• _Work instructions_
Write out exactly the lines running from the one that contains "(377, 405) = (288, 396): green" through the end of the material.

• _Input for this task_
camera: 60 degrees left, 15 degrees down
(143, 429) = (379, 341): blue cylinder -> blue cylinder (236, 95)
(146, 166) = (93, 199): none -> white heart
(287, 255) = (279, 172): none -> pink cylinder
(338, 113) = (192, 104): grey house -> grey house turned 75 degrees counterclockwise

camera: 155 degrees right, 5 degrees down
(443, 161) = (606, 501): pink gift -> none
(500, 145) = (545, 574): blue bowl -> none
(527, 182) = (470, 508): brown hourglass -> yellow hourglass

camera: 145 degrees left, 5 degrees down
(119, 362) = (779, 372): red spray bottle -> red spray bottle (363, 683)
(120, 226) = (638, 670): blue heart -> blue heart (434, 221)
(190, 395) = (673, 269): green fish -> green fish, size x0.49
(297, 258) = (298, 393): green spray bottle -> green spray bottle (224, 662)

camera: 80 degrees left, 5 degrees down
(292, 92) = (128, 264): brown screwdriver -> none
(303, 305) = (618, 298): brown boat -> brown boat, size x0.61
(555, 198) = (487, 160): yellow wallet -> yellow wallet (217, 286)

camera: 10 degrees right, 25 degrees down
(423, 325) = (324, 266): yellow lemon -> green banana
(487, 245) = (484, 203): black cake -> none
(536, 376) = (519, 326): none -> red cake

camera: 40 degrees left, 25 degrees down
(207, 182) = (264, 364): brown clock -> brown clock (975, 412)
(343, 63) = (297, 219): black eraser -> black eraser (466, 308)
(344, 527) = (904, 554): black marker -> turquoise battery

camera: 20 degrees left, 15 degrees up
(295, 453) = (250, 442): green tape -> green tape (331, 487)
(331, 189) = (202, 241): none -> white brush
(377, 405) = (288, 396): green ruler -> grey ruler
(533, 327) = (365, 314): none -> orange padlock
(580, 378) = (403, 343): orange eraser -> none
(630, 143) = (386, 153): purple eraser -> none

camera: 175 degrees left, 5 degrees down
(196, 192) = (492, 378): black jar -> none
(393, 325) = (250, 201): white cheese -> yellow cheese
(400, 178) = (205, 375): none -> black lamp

• _Written response_
(377, 405) = (288, 396): green ruler -> grey ruler
(533, 327) = (365, 314): none -> orange padlock
(580, 378) = (403, 343): orange eraser -> none
(630, 143) = (386, 153): purple eraser -> none

camera: 175 degrees left, 5 degrees down
(196, 192) = (492, 378): black jar -> none
(393, 325) = (250, 201): white cheese -> yellow cheese
(400, 178) = (205, 375): none -> black lamp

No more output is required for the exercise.